WORK TASK: For the records that follow, work out how many lines include "cyan" and give only that count.

RECORD EXCERPTS:
********************
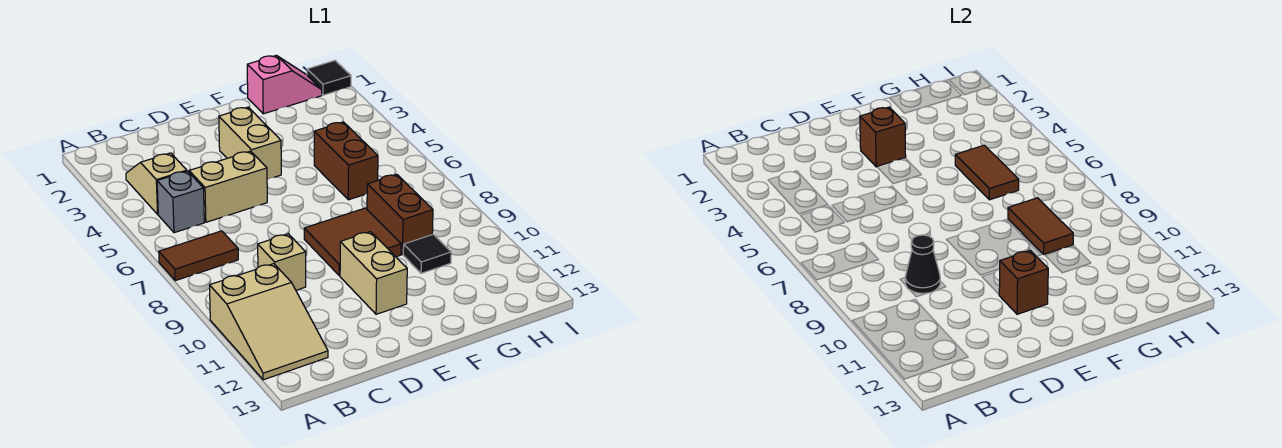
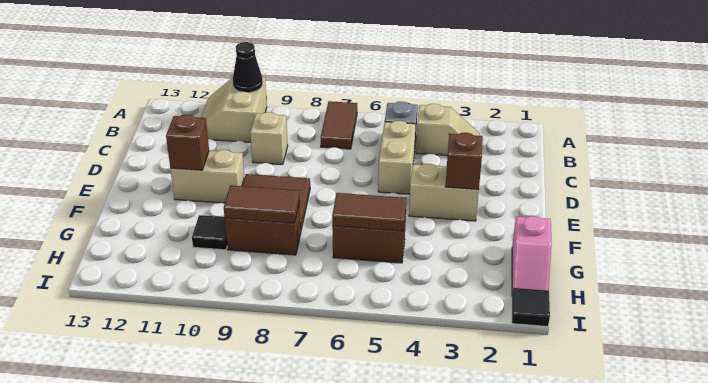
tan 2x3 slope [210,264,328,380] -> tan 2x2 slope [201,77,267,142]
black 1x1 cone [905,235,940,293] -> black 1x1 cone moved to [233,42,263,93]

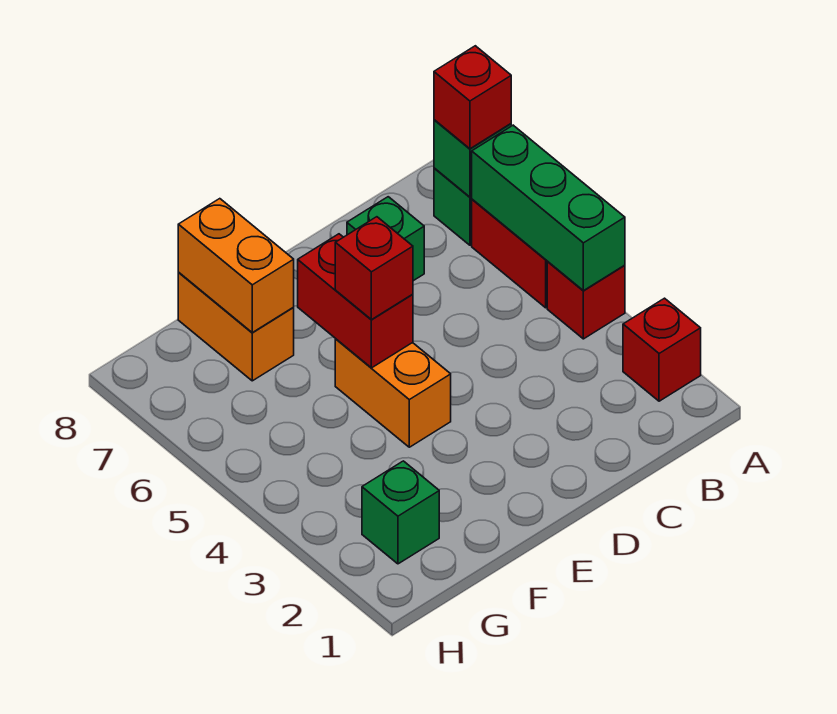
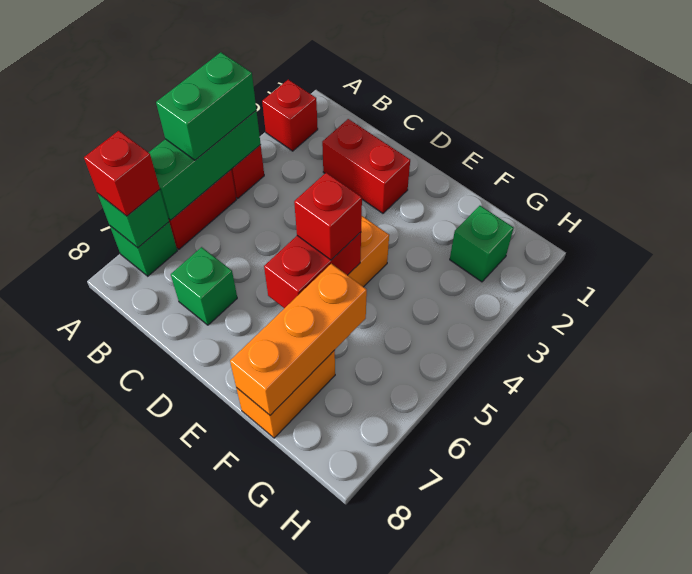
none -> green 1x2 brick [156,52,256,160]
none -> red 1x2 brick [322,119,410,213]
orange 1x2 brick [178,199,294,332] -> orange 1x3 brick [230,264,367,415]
********************
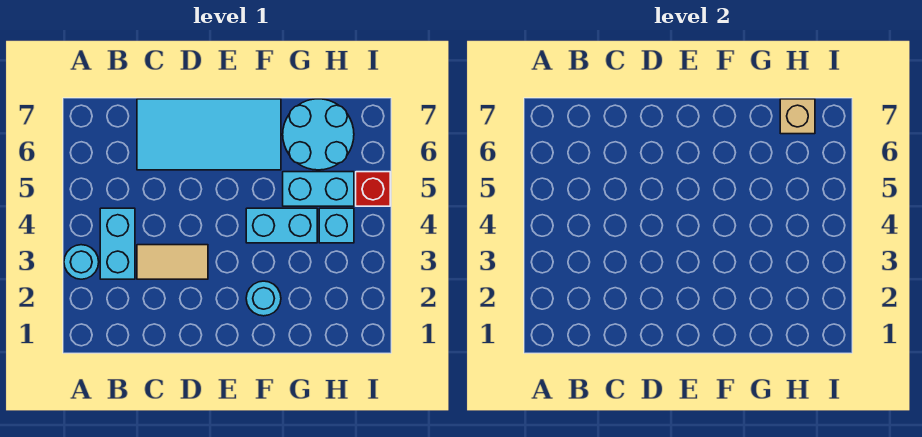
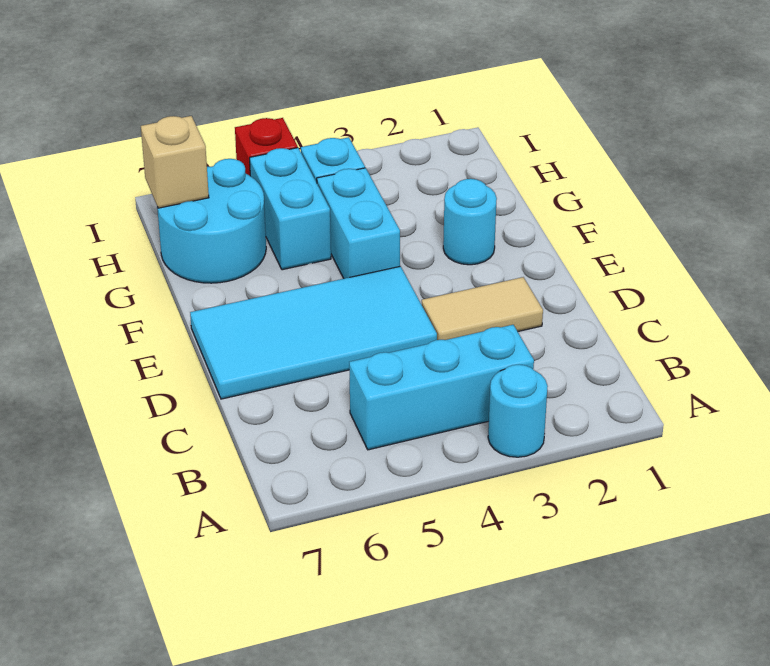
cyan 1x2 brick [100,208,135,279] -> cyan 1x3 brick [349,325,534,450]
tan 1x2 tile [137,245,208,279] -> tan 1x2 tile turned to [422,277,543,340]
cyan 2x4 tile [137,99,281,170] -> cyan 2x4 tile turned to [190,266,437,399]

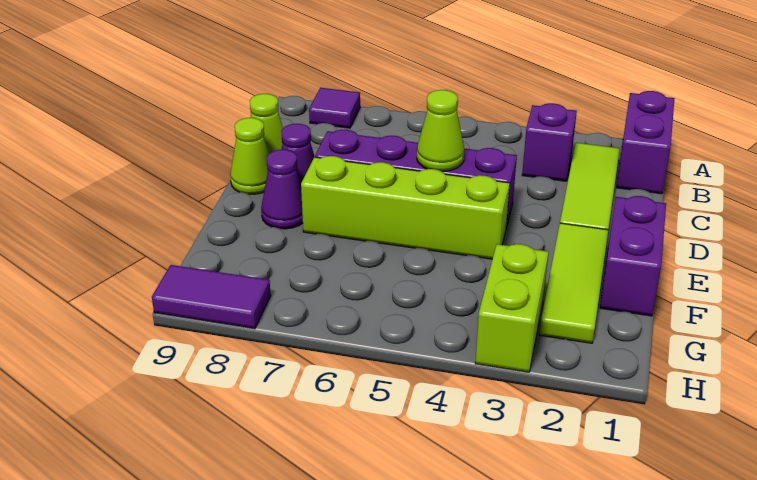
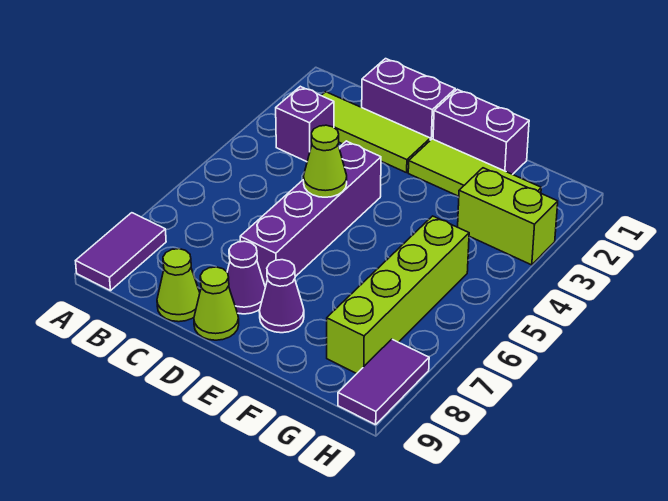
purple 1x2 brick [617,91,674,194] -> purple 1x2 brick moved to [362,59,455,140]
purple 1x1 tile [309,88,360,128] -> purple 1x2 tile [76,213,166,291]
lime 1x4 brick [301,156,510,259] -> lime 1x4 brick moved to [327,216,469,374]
********************
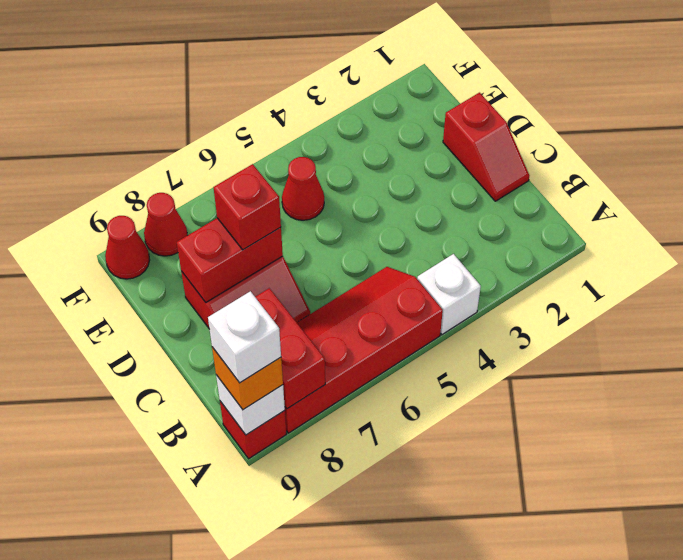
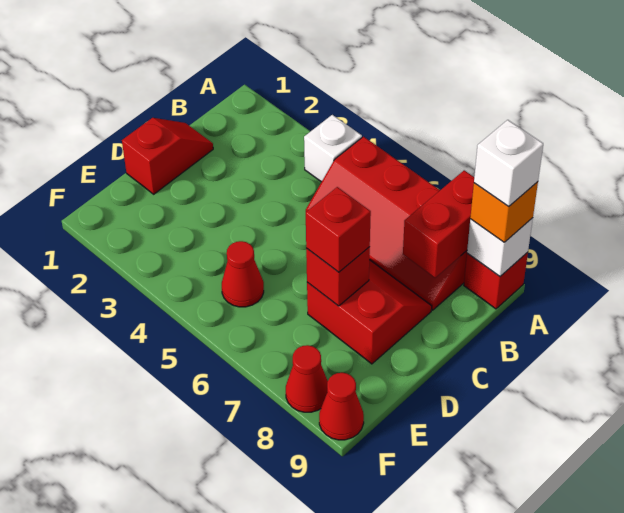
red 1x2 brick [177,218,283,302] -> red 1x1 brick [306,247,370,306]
********************
RESULT OF THIS TASK: 2